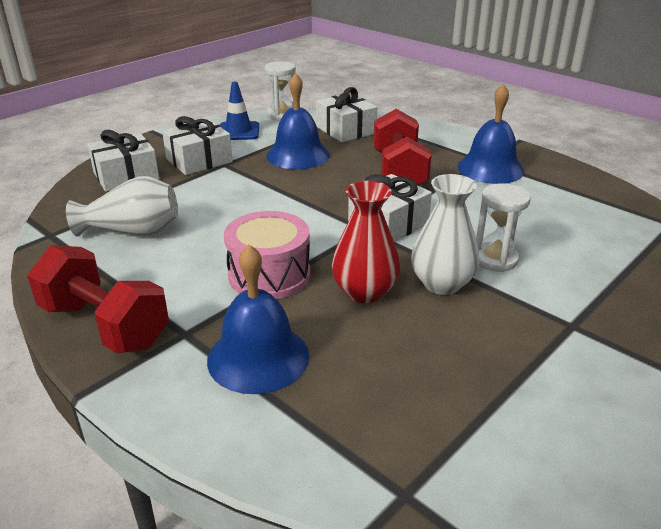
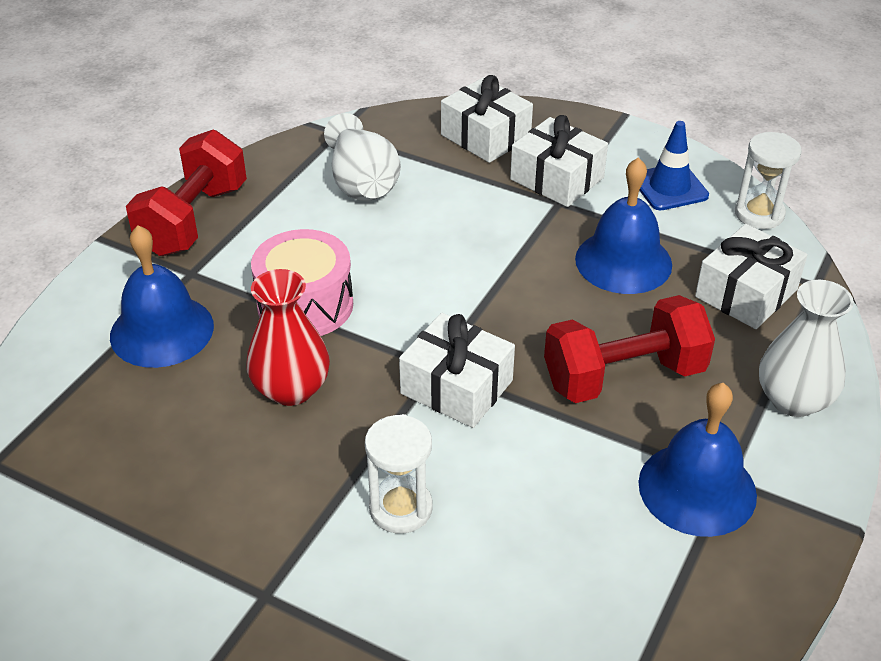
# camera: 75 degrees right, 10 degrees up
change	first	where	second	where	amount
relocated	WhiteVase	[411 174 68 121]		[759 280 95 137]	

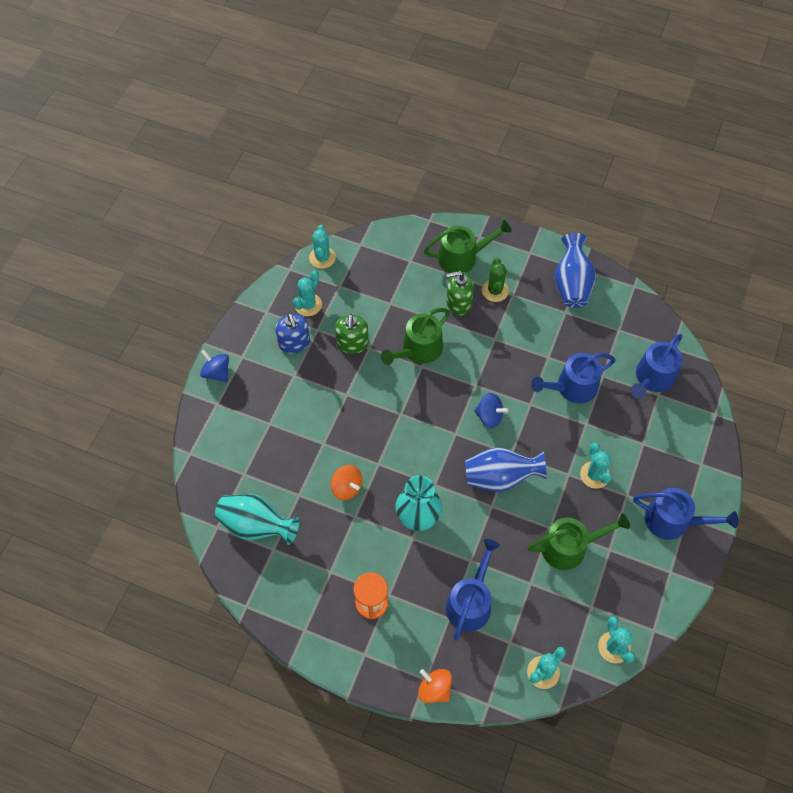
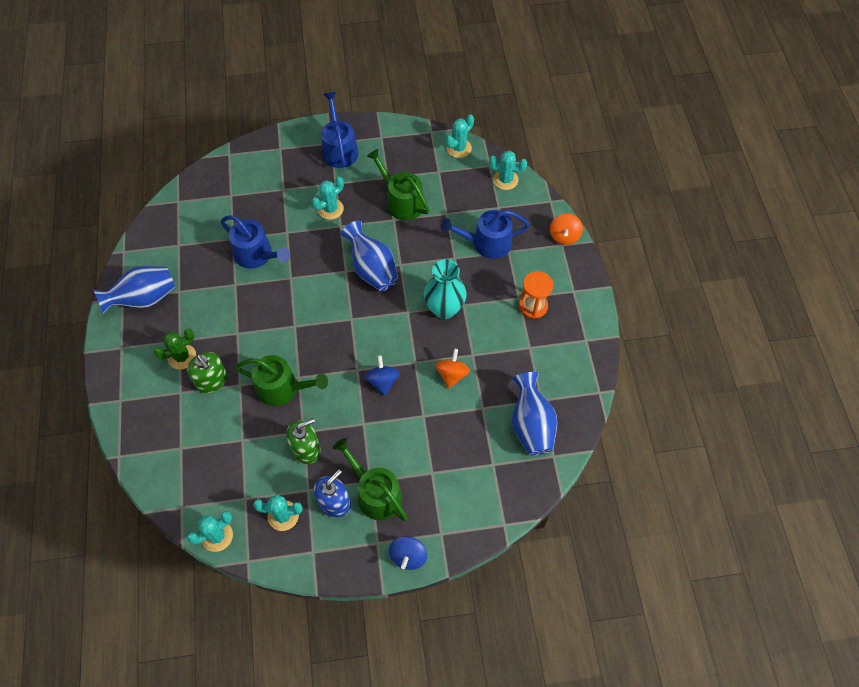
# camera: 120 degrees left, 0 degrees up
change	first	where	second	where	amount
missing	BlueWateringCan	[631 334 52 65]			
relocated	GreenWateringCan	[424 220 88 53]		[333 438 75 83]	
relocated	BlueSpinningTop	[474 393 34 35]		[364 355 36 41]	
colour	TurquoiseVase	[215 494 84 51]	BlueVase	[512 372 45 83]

****

* **Required action**
Transcribe the entries above word for word, but leave every picture out of your copy.

* **Written solution**
# camera: 75 degrees right, 10 degrees up
change	first	where	second	where	amount
relocated	WhiteVase	[411 174 68 121]		[759 280 95 137]	

# camera: 120 degrees left, 0 degrees up
change	first	where	second	where	amount
missing	BlueWateringCan	[631 334 52 65]			
relocated	GreenWateringCan	[424 220 88 53]		[333 438 75 83]	
relocated	BlueSpinningTop	[474 393 34 35]		[364 355 36 41]	
colour	TurquoiseVase	[215 494 84 51]	BlueVase	[512 372 45 83]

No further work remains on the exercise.